Problem statement -> Leave the pictures aside and copy all the data exactly.

Dataset entries:

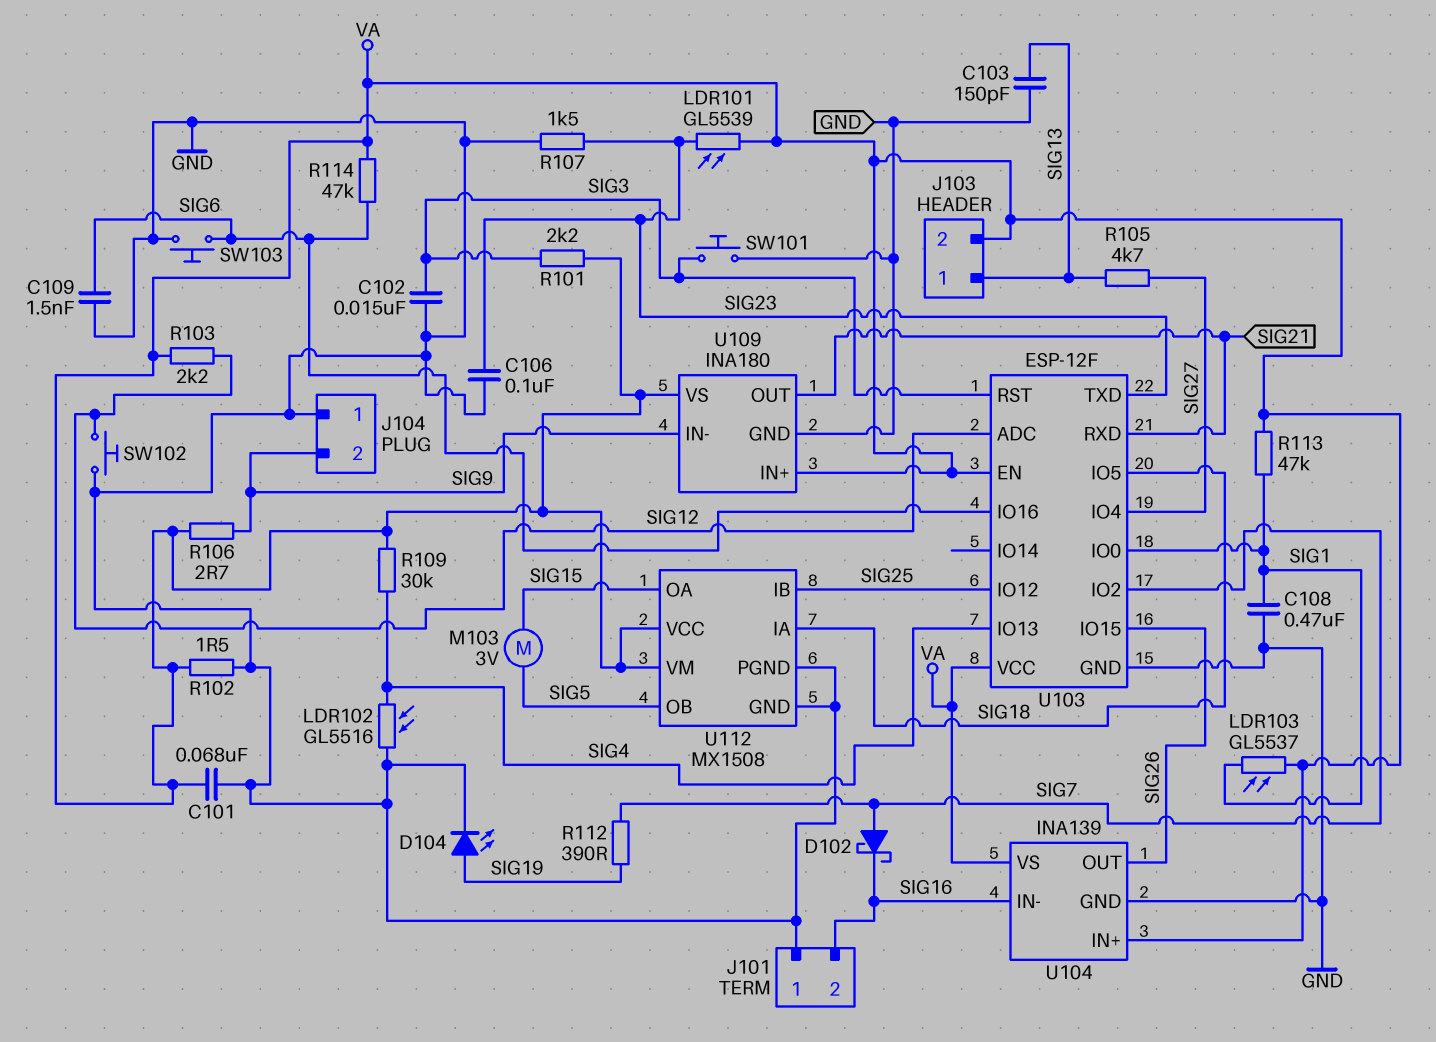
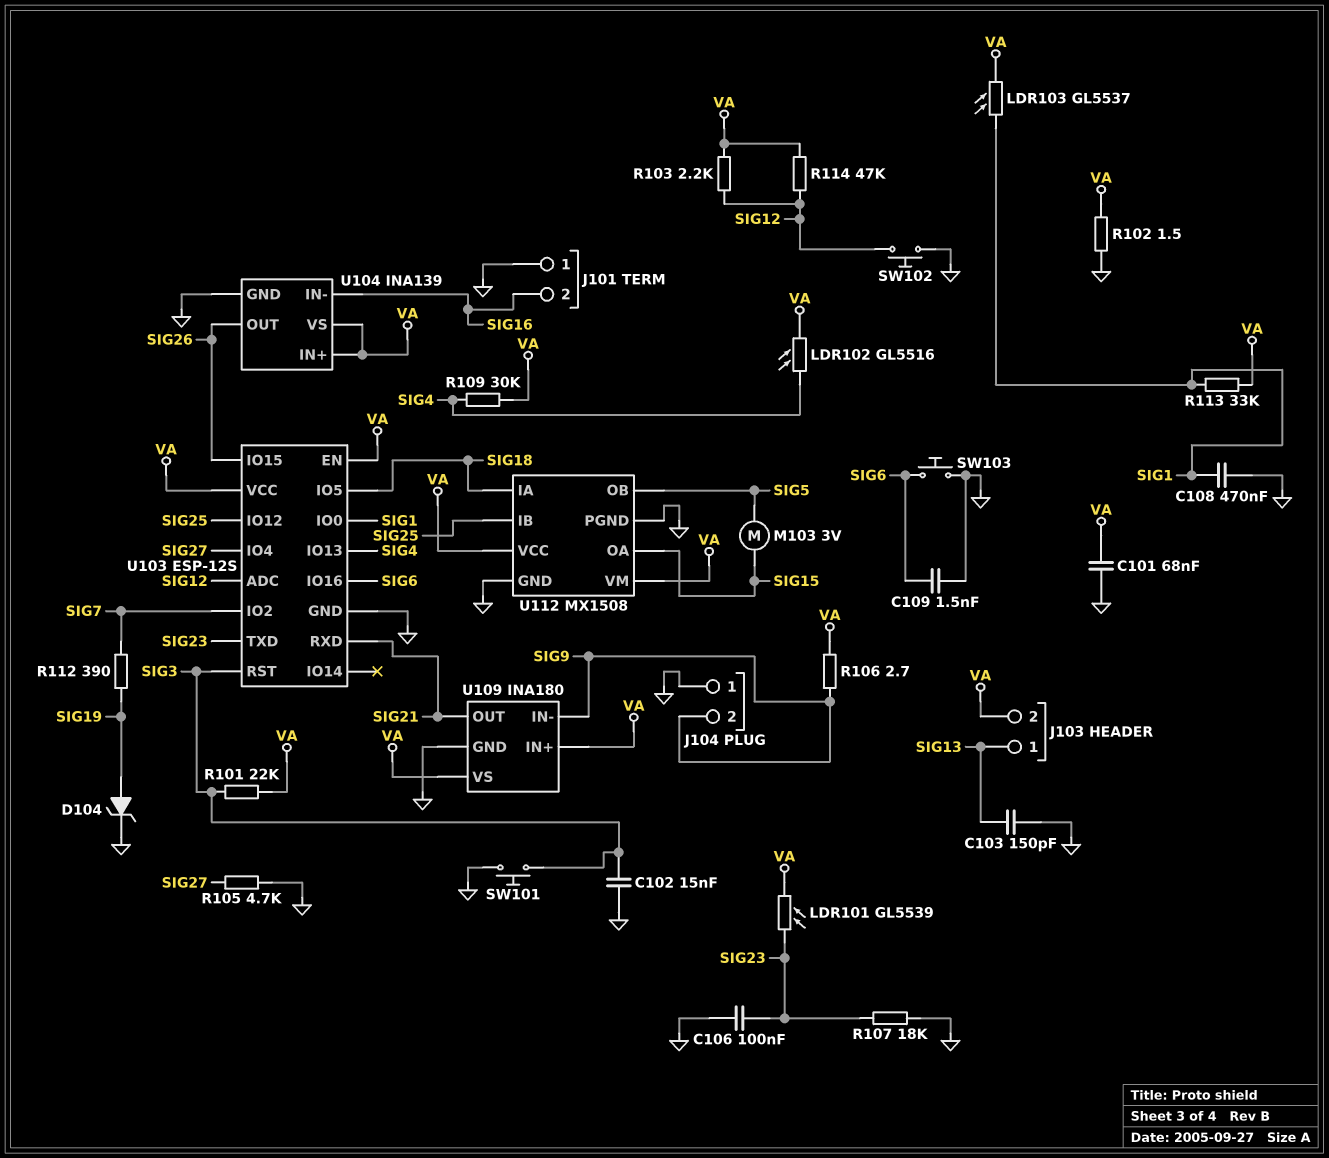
D102: schottky (A SIG7, K SIG16) -> none
D104: LED (A SIG19, K GND) -> zener (A SIG19, K GND)
LDR102: GL5516 (GND, SIG4) -> GL5516 (SIG4, VA)
R101: 2.2k (SIG3, VA) -> 22k (SIG3, VA)
R105: 4.7k (SIG13, SIG27) -> 4.7k (GND, SIG27)
R107: 1.5k (GND, SIG23) -> 18k (GND, SIG23)
R113: 47k (SIG1, VA) -> 33k (SIG1, VA)
R114: 47k (SIG6, VA) -> 47k (SIG12, VA)
U103: ESP-12F -> ESP-12S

Completed task ->
D102: schottky (A SIG7, K SIG16) -> none
D104: LED (A SIG19, K GND) -> zener (A SIG19, K GND)
LDR102: GL5516 (GND, SIG4) -> GL5516 (SIG4, VA)
R101: 2.2k (SIG3, VA) -> 22k (SIG3, VA)
R105: 4.7k (SIG13, SIG27) -> 4.7k (GND, SIG27)
R107: 1.5k (GND, SIG23) -> 18k (GND, SIG23)
R113: 47k (SIG1, VA) -> 33k (SIG1, VA)
R114: 47k (SIG6, VA) -> 47k (SIG12, VA)
U103: ESP-12F -> ESP-12S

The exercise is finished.